Records for the exercise:

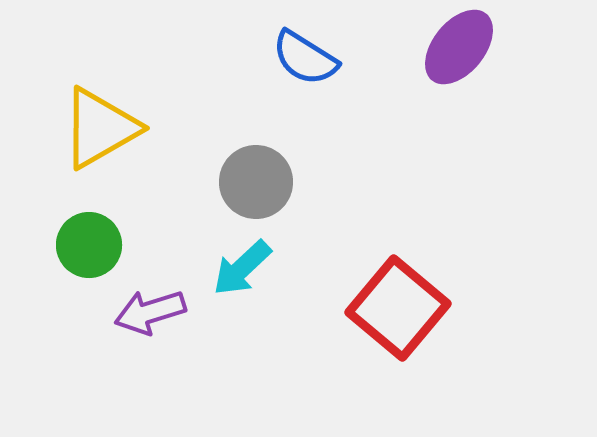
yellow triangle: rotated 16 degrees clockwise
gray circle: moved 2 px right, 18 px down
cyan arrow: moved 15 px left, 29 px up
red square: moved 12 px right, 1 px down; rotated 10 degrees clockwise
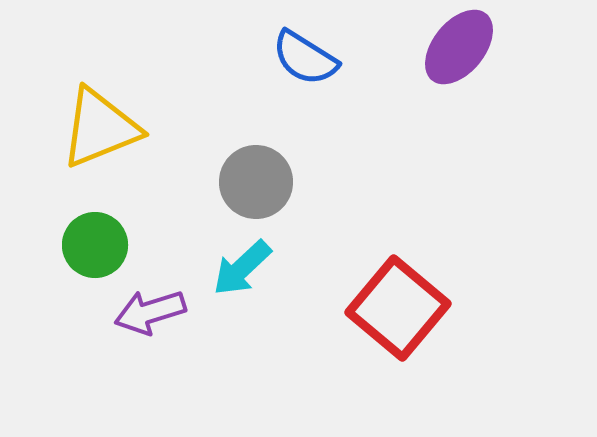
yellow triangle: rotated 8 degrees clockwise
green circle: moved 6 px right
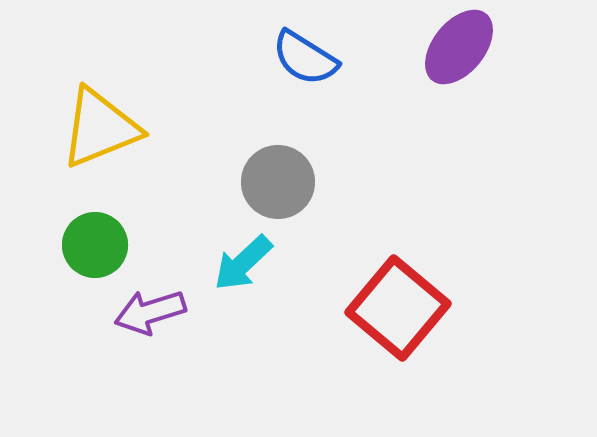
gray circle: moved 22 px right
cyan arrow: moved 1 px right, 5 px up
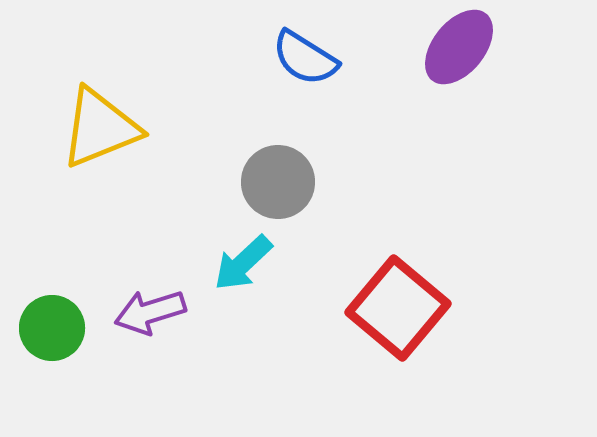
green circle: moved 43 px left, 83 px down
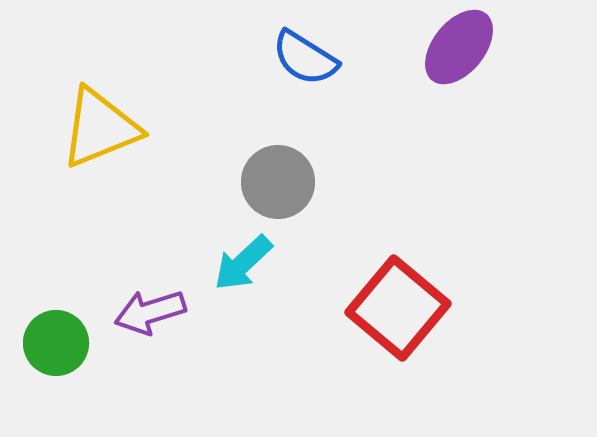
green circle: moved 4 px right, 15 px down
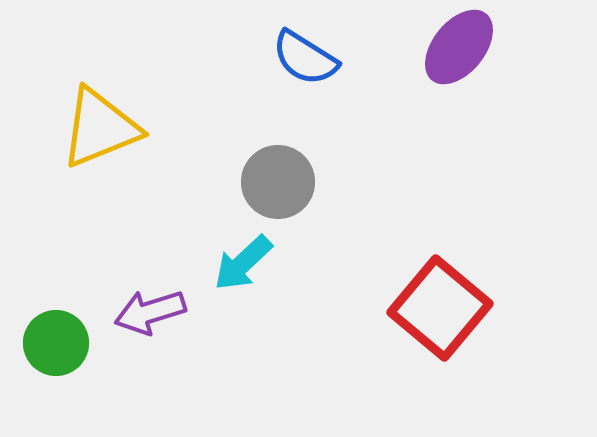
red square: moved 42 px right
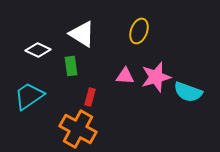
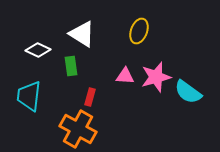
cyan semicircle: rotated 16 degrees clockwise
cyan trapezoid: rotated 48 degrees counterclockwise
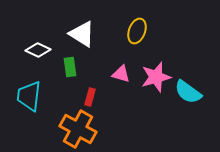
yellow ellipse: moved 2 px left
green rectangle: moved 1 px left, 1 px down
pink triangle: moved 4 px left, 2 px up; rotated 12 degrees clockwise
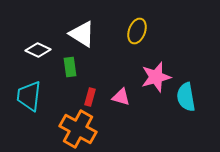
pink triangle: moved 23 px down
cyan semicircle: moved 2 px left, 5 px down; rotated 44 degrees clockwise
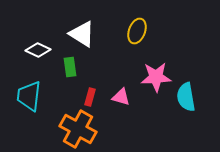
pink star: rotated 12 degrees clockwise
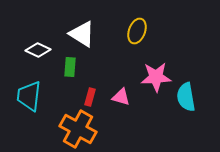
green rectangle: rotated 12 degrees clockwise
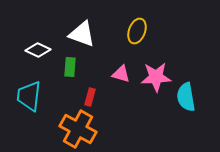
white triangle: rotated 12 degrees counterclockwise
pink triangle: moved 23 px up
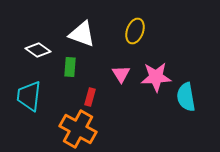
yellow ellipse: moved 2 px left
white diamond: rotated 10 degrees clockwise
pink triangle: rotated 42 degrees clockwise
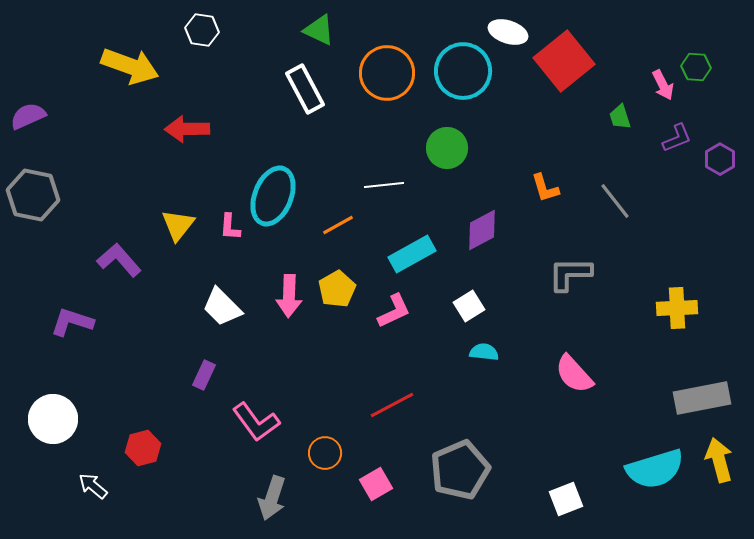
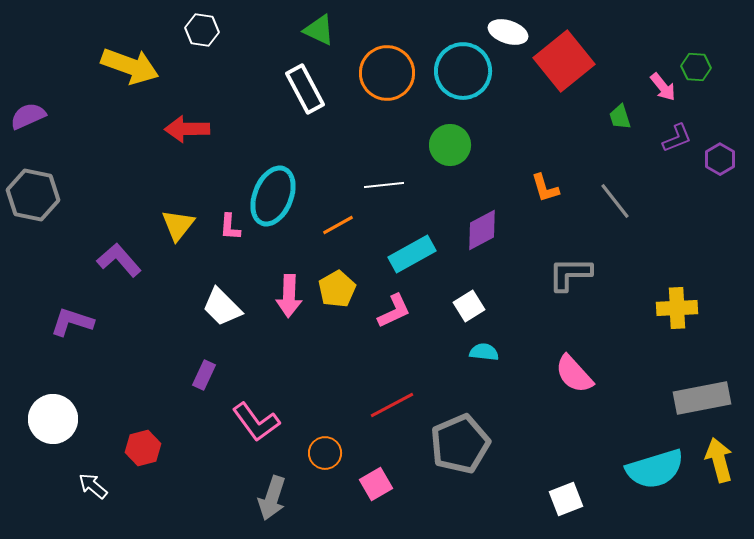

Task to carry out:
Rewrite the stretch from the line that contains "white triangle: rotated" through the end of the material with "pink triangle" swapped for "purple triangle", leaving out the pictures and keeping everything else the same.

Task solution:
white triangle: rotated 12 degrees counterclockwise
purple triangle: moved 23 px up
yellow ellipse: moved 2 px left
white diamond: rotated 10 degrees clockwise
purple triangle: rotated 42 degrees clockwise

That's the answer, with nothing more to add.